START SUPPLIED MATERIAL

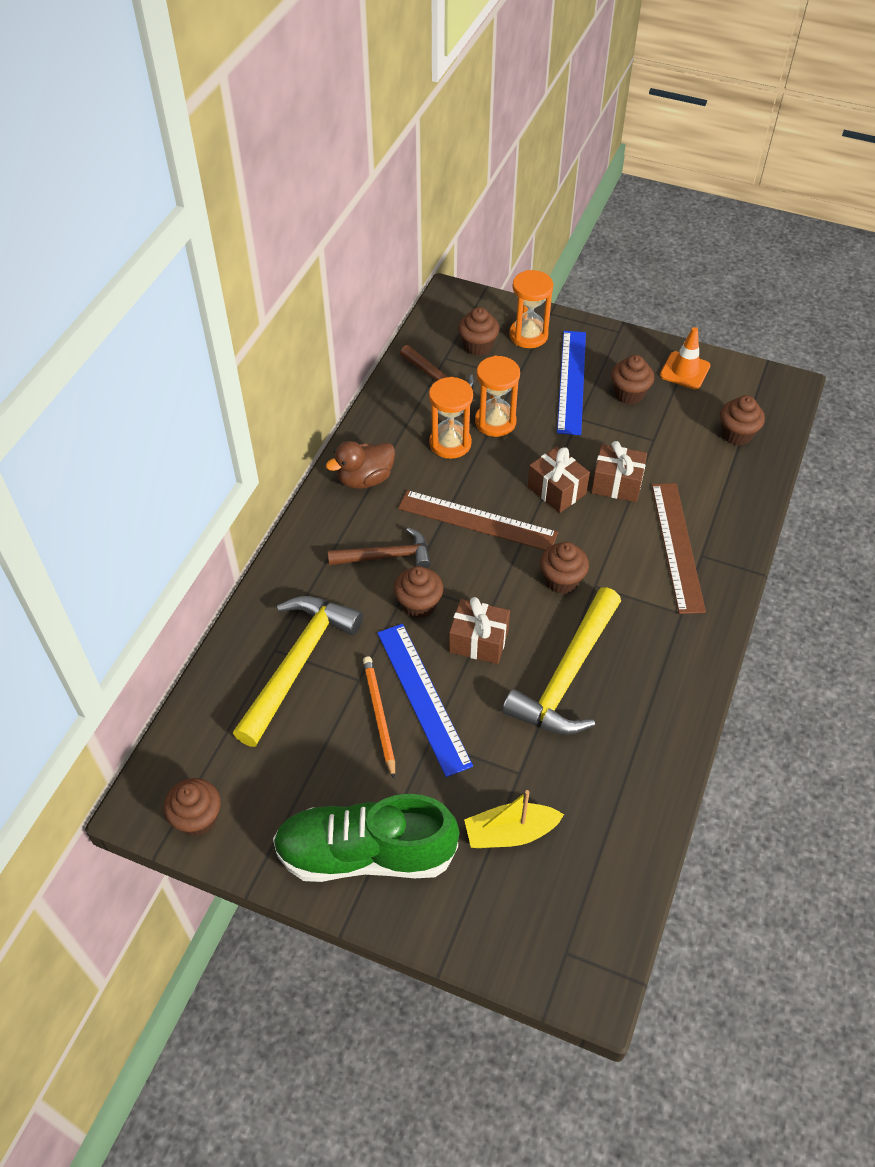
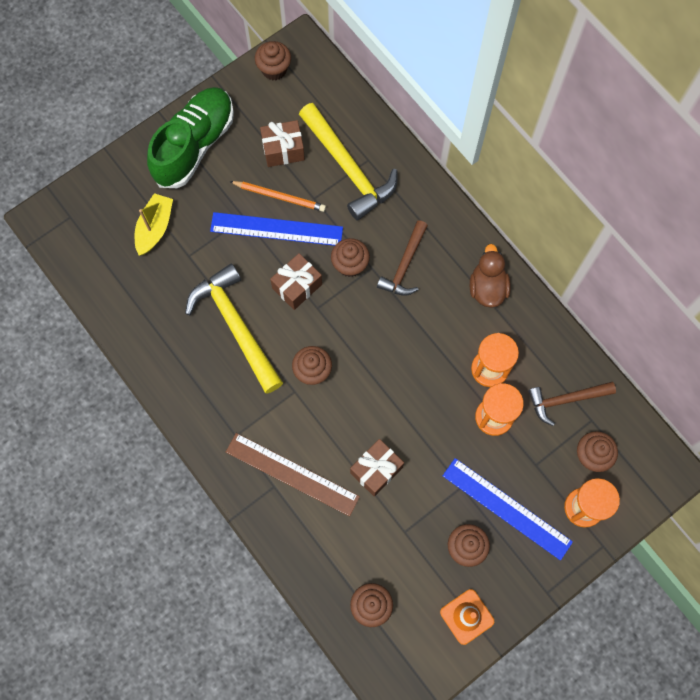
camera: 120 degrees right, 20 degrees up
(477, 521) = (400, 344): brown ruler -> none
(556, 490) = (396, 420): brown gift -> brown gift (283, 150)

END SUPPLIED MATERIAL

> [ABOUT THIS EXERCISE]: Copy each line of the listing above that contains the word "brown".

> [YOUR SOLUTION]:
(477, 521) = (400, 344): brown ruler -> none
(556, 490) = (396, 420): brown gift -> brown gift (283, 150)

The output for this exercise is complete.